### Action item
Nothing but the lines from the start of the records through the line that contains "U104 pin OUT: N022 -> P107/1" is to be copied, and each is to be copied exactly.

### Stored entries

=======

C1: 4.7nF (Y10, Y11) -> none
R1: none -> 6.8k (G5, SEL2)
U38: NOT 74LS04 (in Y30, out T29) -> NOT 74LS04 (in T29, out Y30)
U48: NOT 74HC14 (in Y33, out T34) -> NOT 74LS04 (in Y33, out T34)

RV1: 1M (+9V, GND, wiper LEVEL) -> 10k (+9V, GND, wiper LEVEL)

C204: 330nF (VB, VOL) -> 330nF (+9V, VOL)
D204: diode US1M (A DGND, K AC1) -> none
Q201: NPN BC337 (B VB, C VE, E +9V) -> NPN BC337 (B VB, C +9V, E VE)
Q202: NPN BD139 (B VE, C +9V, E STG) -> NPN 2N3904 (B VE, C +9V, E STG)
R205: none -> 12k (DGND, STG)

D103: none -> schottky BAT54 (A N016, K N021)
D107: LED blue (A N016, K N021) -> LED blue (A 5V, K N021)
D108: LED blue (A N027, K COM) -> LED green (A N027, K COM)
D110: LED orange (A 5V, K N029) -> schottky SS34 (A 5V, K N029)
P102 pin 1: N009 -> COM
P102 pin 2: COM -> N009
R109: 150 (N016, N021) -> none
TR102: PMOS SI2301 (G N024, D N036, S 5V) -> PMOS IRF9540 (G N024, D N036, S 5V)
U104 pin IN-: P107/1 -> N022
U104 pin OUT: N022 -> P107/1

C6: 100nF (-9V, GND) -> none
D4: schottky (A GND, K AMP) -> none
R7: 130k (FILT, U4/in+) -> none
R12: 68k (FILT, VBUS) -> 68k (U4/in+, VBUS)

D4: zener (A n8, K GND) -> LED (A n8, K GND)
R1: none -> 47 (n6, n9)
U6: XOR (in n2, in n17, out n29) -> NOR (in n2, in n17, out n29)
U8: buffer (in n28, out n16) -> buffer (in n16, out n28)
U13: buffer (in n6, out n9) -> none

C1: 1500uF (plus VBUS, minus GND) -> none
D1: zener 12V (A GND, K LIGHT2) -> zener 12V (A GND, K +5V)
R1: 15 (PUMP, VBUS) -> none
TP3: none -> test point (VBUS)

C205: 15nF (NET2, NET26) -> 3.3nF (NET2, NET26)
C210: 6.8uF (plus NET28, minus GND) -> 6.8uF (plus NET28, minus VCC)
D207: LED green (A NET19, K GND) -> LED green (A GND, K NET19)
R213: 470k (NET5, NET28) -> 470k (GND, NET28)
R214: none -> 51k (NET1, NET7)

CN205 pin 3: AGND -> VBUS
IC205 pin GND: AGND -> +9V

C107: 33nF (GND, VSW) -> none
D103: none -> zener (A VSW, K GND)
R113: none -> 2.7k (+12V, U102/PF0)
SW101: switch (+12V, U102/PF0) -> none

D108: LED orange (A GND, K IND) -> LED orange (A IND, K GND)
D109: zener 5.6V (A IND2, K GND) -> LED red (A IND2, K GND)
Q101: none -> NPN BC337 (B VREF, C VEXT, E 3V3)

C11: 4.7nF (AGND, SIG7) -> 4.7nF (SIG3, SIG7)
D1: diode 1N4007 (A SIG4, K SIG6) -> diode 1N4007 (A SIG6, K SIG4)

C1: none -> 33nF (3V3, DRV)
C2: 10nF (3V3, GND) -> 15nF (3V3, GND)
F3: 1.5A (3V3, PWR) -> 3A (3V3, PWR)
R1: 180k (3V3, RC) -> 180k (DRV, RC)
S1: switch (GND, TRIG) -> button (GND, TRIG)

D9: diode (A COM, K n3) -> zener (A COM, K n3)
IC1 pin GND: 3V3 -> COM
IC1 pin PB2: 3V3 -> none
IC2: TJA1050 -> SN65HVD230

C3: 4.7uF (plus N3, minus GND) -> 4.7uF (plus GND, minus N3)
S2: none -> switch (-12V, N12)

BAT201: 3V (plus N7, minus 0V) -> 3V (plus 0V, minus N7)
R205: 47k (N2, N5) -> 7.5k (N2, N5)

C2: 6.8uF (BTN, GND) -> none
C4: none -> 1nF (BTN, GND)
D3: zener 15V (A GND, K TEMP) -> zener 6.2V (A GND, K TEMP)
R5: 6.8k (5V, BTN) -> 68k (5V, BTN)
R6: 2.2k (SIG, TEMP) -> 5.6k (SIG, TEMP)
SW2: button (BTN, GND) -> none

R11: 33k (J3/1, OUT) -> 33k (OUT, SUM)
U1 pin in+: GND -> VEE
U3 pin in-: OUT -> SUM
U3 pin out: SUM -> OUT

=======

### Answer section
C1: 4.7nF (Y10, Y11) -> none
R1: none -> 6.8k (G5, SEL2)
U38: NOT 74LS04 (in Y30, out T29) -> NOT 74LS04 (in T29, out Y30)
U48: NOT 74HC14 (in Y33, out T34) -> NOT 74LS04 (in Y33, out T34)

RV1: 1M (+9V, GND, wiper LEVEL) -> 10k (+9V, GND, wiper LEVEL)

C204: 330nF (VB, VOL) -> 330nF (+9V, VOL)
D204: diode US1M (A DGND, K AC1) -> none
Q201: NPN BC337 (B VB, C VE, E +9V) -> NPN BC337 (B VB, C +9V, E VE)
Q202: NPN BD139 (B VE, C +9V, E STG) -> NPN 2N3904 (B VE, C +9V, E STG)
R205: none -> 12k (DGND, STG)

D103: none -> schottky BAT54 (A N016, K N021)
D107: LED blue (A N016, K N021) -> LED blue (A 5V, K N021)
D108: LED blue (A N027, K COM) -> LED green (A N027, K COM)
D110: LED orange (A 5V, K N029) -> schottky SS34 (A 5V, K N029)
P102 pin 1: N009 -> COM
P102 pin 2: COM -> N009
R109: 150 (N016, N021) -> none
TR102: PMOS SI2301 (G N024, D N036, S 5V) -> PMOS IRF9540 (G N024, D N036, S 5V)
U104 pin IN-: P107/1 -> N022
U104 pin OUT: N022 -> P107/1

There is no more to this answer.